──────── Given material

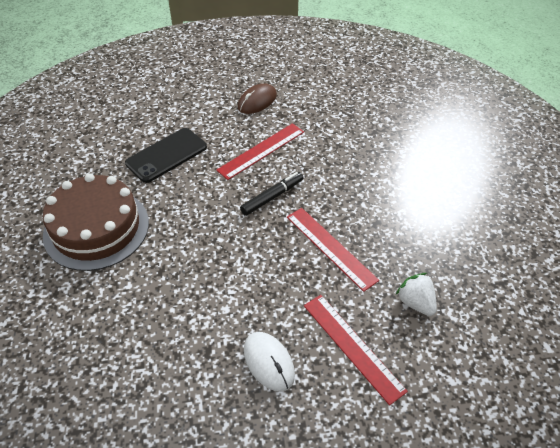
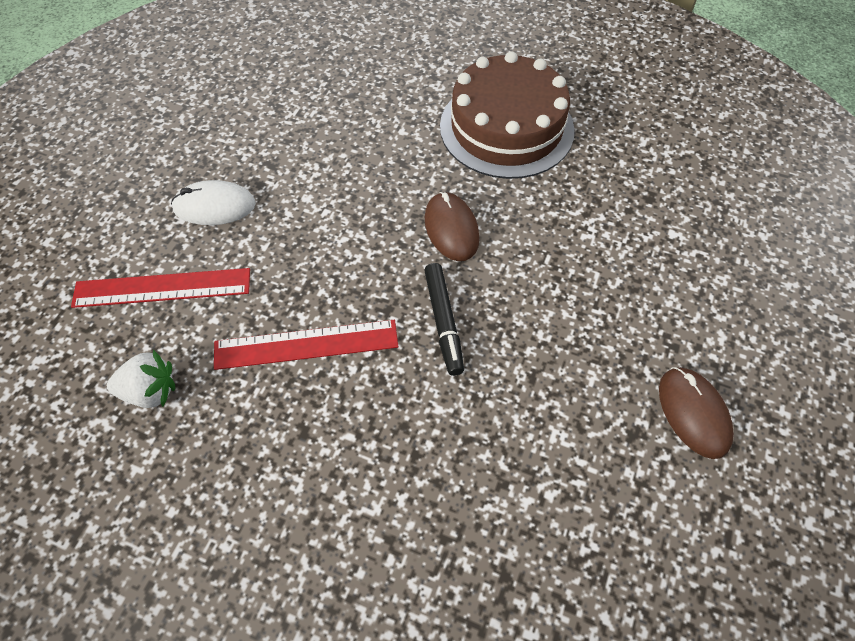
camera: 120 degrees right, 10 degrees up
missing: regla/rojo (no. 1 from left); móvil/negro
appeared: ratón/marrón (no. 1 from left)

────────────────

_To do_
Would you output the listing above verbatim, without its pictures?

_Your response_
camera: 120 degrees right, 10 degrees up
missing: regla/rojo (no. 1 from left); móvil/negro
appeared: ratón/marrón (no. 1 from left)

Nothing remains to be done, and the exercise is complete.